## begin DATA SHOWN

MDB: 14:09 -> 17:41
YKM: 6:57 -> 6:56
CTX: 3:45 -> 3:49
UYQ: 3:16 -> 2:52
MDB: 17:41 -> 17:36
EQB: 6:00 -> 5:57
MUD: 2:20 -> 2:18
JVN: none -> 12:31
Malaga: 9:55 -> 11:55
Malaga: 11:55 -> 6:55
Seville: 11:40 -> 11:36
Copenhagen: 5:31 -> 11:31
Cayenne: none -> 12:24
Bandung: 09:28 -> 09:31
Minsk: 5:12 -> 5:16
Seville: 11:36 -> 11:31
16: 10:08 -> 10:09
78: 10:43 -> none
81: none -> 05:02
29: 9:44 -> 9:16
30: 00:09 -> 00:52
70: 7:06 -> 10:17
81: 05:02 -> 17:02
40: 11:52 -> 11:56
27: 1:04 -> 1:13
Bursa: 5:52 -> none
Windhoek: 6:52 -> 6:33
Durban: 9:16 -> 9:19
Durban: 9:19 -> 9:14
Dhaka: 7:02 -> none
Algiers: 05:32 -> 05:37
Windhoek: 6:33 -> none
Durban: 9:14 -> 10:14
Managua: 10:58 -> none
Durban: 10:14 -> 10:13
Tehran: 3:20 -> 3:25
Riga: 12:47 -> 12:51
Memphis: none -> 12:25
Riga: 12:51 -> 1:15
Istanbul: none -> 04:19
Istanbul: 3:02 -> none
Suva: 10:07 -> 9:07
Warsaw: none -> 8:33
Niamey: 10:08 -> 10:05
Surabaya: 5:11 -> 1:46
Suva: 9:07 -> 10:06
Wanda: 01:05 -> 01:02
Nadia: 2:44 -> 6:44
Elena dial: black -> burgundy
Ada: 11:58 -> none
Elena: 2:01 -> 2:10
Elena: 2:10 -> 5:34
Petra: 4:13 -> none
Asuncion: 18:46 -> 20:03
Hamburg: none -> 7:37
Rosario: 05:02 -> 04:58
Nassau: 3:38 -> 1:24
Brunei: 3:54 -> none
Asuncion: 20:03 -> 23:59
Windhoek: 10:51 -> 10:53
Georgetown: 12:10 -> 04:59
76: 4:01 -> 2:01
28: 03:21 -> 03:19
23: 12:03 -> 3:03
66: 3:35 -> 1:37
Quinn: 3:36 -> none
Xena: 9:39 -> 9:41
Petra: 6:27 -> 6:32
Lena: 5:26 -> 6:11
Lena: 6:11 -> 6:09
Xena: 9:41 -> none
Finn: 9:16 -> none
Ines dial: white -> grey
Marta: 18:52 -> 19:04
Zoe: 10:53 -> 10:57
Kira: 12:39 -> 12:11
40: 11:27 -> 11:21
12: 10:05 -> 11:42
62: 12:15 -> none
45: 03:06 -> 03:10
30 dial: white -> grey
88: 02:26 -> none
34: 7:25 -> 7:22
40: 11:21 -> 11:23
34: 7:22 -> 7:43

## end DATA SHOWN

> _TASK GOAL_:
Can you gather and copy every line in the records that contains the string "Istanbul", treating case as significant?

> _FINISHED ANSWER_:
Istanbul: none -> 04:19
Istanbul: 3:02 -> none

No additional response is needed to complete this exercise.